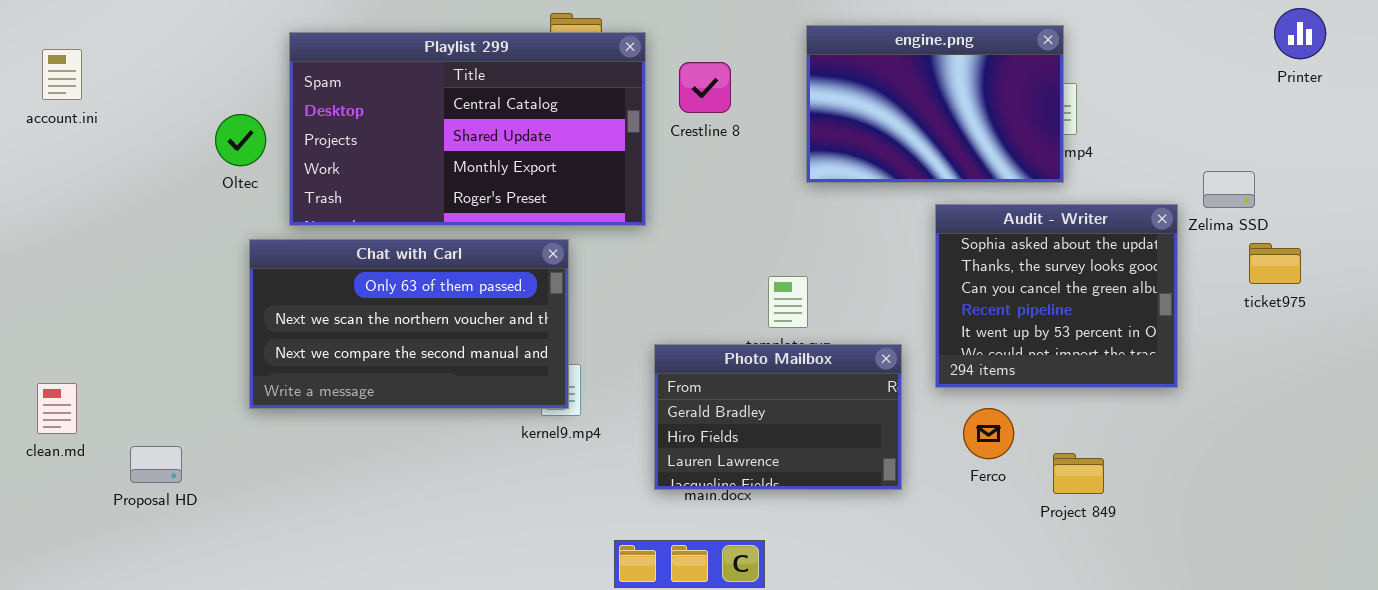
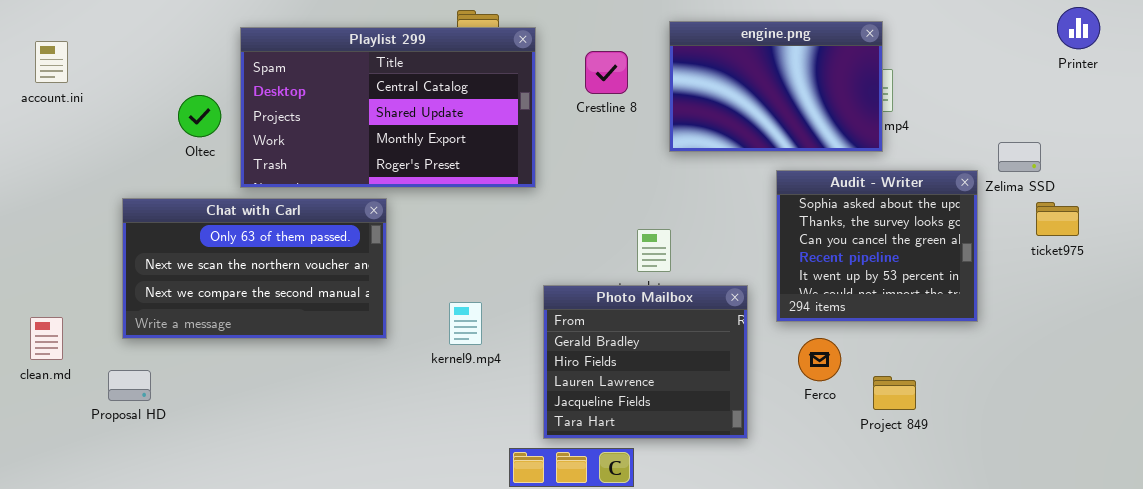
Crestline 8: [679,62,731,113] -> [585,51,628,94], moved
Chat with Carl: [249,239,569,409] -> [122,198,387,339], moved
Photo Mailbox: [654,344,902,490] -> [543,285,748,439], resized

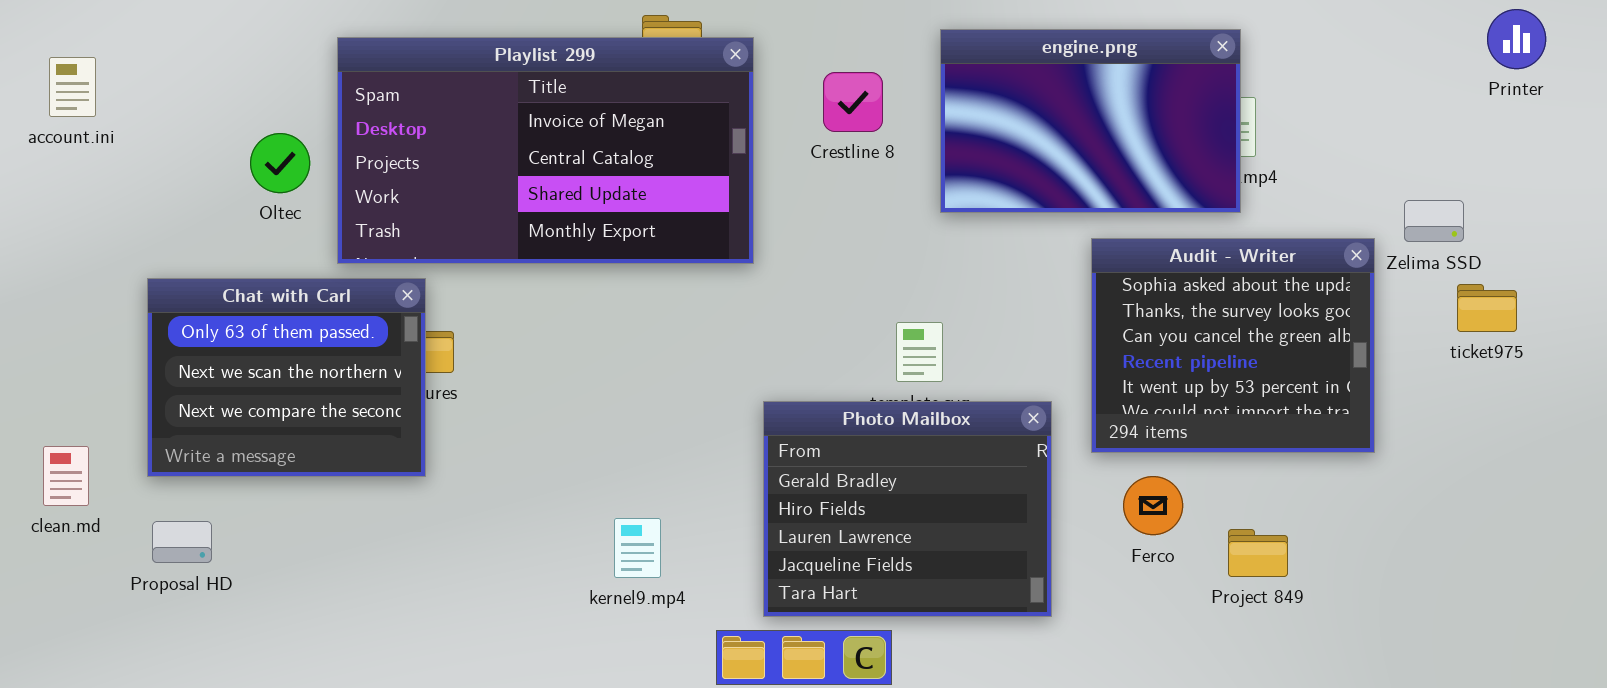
Playlist 299: [240,27,536,188] -> [337,37,754,264], scrolled up 1 row
Chat with Carl: [122,198,387,339] -> [147,278,426,477], moved, resized
kernel9.mp4: [449,302,482,345] -> [614,518,661,578], moved

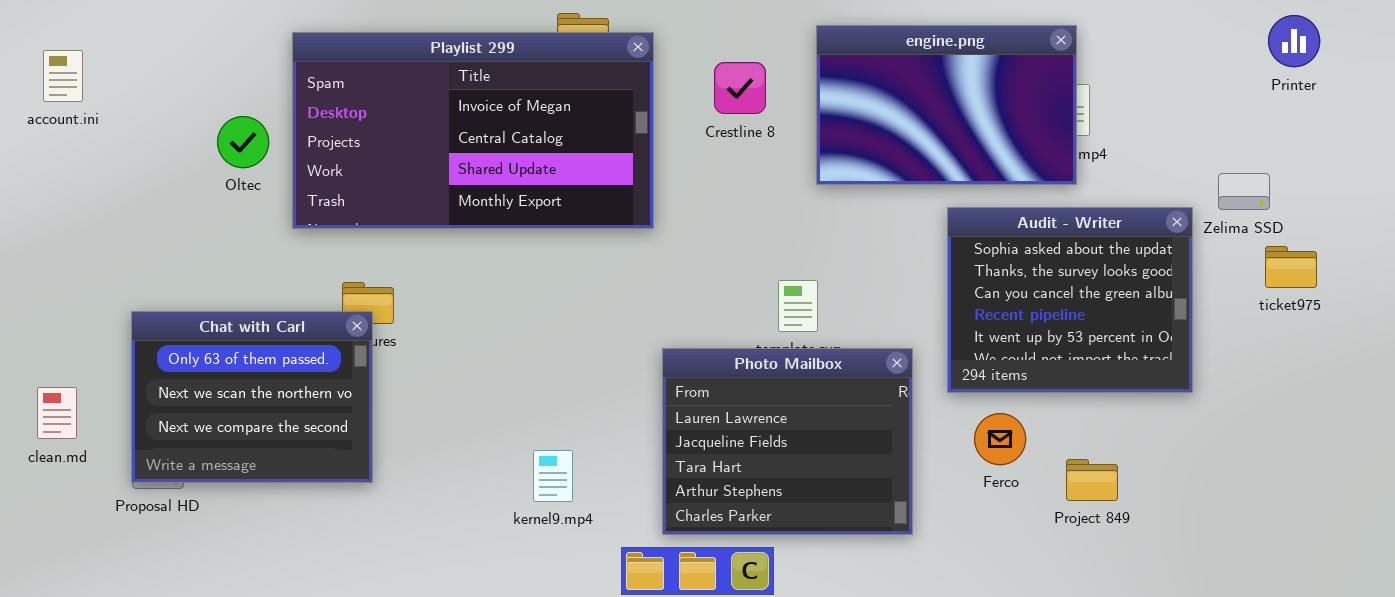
Printer: [1487,9,1546,69] -> [1268,15,1320,67], moved
Chat with Carl: [147,278,426,477] -> [131,311,373,483], moved
Photo Mailbox: [763,401,1052,617] -> [662,348,913,535], scrolled down 2 rows

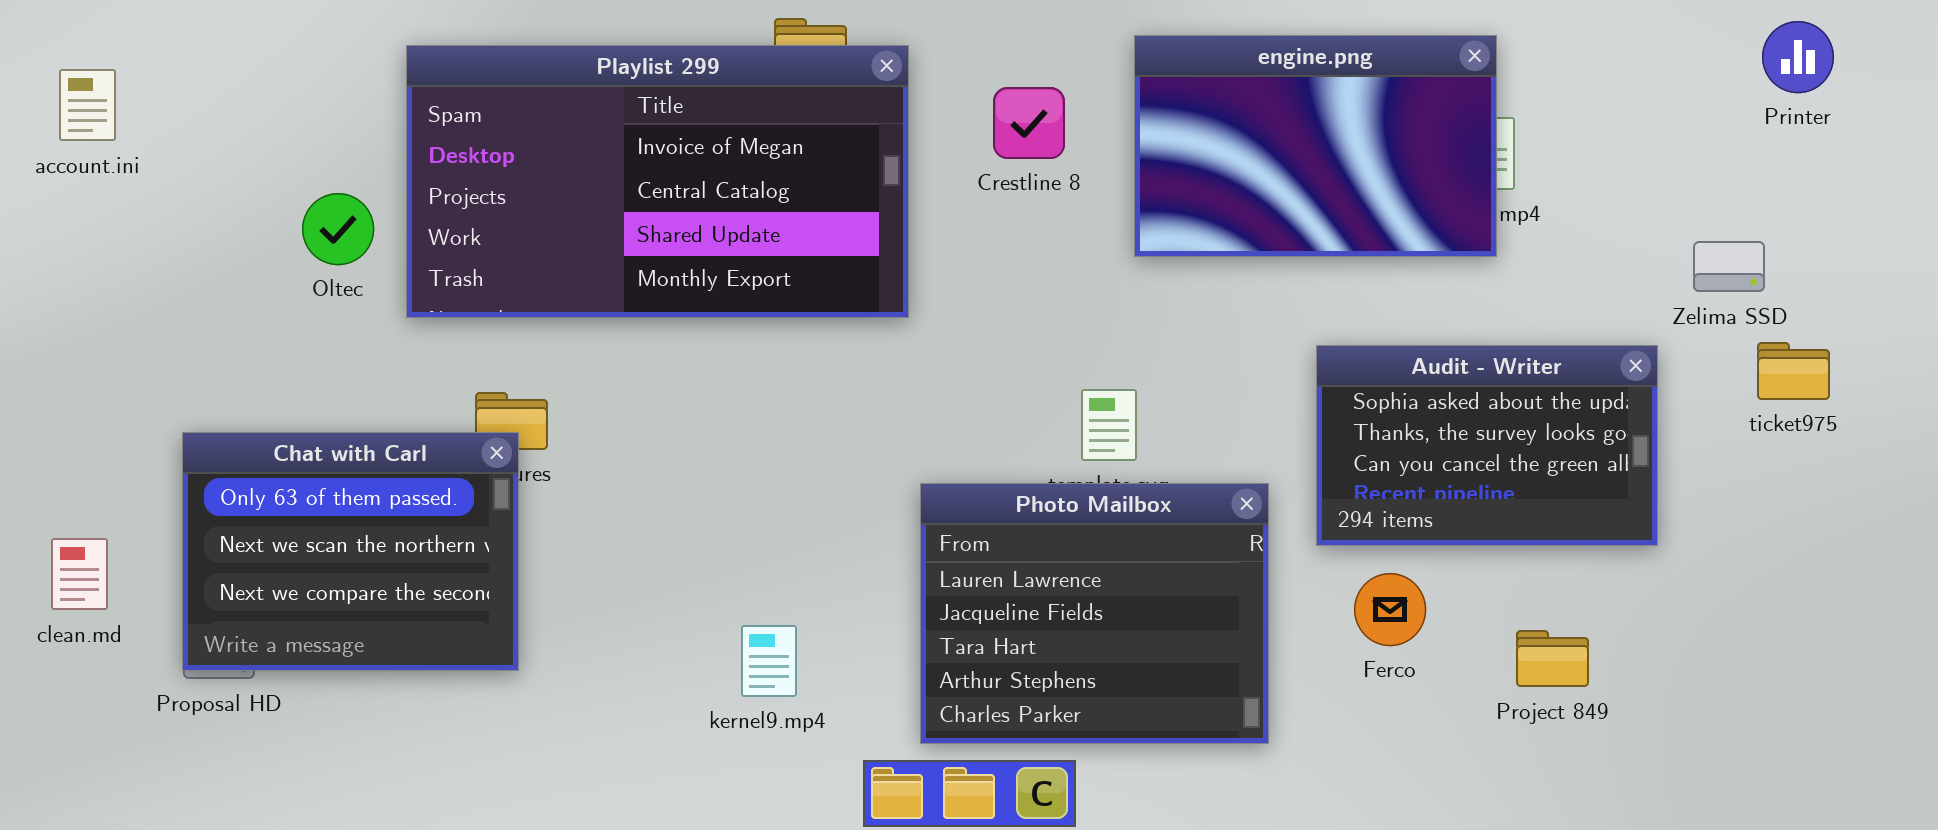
Oltec: [217,116,269,168] -> [302,193,374,265], moved
Audit - Writer: [947,207,1193,393] -> [1316,345,1658,546], resized
Project 849: [1066,459,1118,501] -> [1516,630,1589,687], moved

· · · · · · ·

» Exercise goal
Go over the entries above and tally the lines holding "resized"; please answer with the number alone.

» Task output
3